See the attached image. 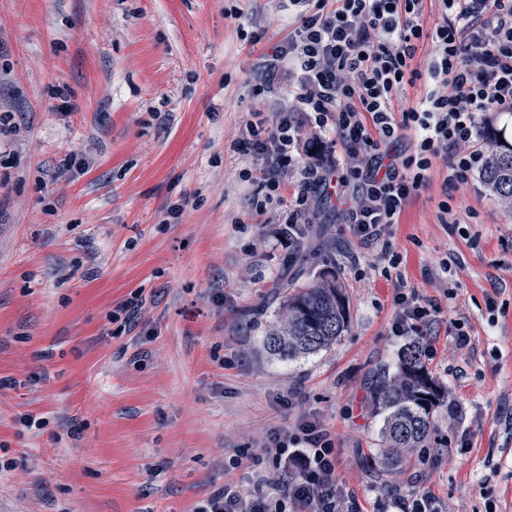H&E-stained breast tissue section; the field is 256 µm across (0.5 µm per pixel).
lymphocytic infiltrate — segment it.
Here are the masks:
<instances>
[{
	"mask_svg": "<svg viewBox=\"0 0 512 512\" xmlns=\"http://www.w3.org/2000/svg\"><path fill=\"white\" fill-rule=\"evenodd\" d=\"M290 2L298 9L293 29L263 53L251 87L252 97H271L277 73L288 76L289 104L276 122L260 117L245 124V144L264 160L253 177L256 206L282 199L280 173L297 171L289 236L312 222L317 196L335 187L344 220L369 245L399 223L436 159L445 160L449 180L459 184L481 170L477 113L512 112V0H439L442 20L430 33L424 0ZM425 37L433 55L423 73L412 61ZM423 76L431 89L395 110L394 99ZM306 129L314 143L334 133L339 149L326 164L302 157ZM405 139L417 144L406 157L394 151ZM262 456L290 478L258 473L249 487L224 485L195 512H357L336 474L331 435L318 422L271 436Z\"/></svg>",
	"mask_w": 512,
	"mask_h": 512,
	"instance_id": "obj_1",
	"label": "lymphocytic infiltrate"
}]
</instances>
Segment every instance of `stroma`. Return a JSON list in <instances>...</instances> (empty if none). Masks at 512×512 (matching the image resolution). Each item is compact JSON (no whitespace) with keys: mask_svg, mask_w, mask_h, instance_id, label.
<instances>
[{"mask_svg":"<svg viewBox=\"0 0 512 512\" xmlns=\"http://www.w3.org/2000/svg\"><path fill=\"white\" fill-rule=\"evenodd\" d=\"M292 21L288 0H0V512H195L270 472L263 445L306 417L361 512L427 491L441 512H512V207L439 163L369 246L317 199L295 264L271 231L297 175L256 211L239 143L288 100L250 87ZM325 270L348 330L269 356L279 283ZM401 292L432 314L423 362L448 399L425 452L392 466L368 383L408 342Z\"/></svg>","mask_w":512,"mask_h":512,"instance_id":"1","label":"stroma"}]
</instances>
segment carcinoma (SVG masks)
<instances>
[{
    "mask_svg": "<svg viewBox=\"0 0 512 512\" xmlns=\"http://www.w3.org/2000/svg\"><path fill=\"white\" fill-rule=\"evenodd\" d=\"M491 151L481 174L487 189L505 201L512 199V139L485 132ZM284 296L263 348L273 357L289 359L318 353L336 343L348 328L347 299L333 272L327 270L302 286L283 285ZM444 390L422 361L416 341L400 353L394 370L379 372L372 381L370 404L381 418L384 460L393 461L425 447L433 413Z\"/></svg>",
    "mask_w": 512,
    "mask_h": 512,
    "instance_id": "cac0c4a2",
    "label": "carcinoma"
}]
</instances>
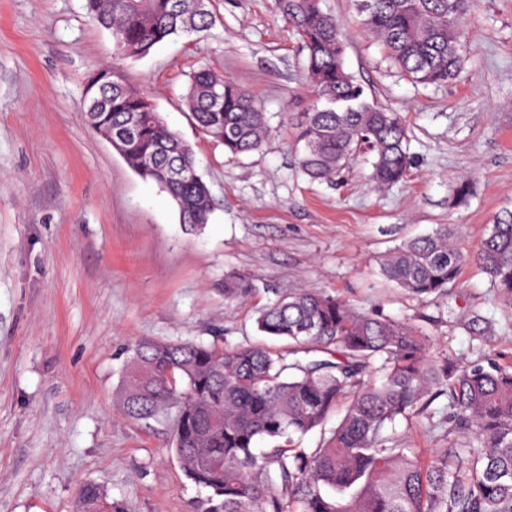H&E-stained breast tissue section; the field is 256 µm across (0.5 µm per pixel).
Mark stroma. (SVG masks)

· · · ·

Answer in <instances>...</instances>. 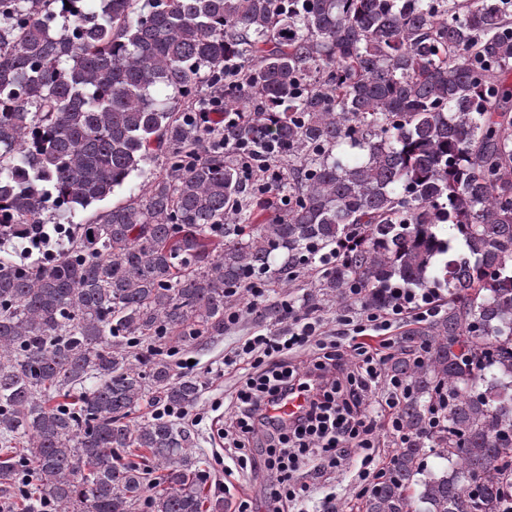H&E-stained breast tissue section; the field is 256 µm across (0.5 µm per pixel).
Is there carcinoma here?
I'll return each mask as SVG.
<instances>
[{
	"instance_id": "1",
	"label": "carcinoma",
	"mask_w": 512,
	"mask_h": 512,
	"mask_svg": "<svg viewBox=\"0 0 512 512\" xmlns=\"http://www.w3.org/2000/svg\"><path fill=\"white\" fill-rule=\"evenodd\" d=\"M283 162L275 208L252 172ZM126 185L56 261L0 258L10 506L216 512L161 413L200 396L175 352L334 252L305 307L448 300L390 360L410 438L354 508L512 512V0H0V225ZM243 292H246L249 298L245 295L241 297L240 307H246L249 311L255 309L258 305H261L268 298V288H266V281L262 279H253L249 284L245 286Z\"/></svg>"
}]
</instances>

· · · ·

SET EXERCISE: In the listing above, find the line with "segment carcinoma (SVG masks)" and the line with "Mark stroma. (SVG masks)". Copy both of them and every line between, exactly, but not the pictures.

SOLUTION TO THE EXERCISE:
segment carcinoma (SVG masks)
<instances>
[{
    "mask_svg": "<svg viewBox=\"0 0 512 512\" xmlns=\"http://www.w3.org/2000/svg\"><path fill=\"white\" fill-rule=\"evenodd\" d=\"M491 151L481 174L487 189L505 201L512 199V139L485 132ZM284 296L263 348L273 357L289 359L318 353L336 343L348 328L347 299L333 272L327 270L302 286L283 285ZM444 390L422 361L416 341L400 353L394 370L379 372L372 381L370 404L381 418L384 460L393 461L425 447L433 413Z\"/></svg>",
    "mask_w": 512,
    "mask_h": 512,
    "instance_id": "cac0c4a2",
    "label": "carcinoma"
}]
</instances>
H&E-stained breast tissue section; the field is 256 µm across (0.5 µm per pixel).
Mark stroma. (SVG masks)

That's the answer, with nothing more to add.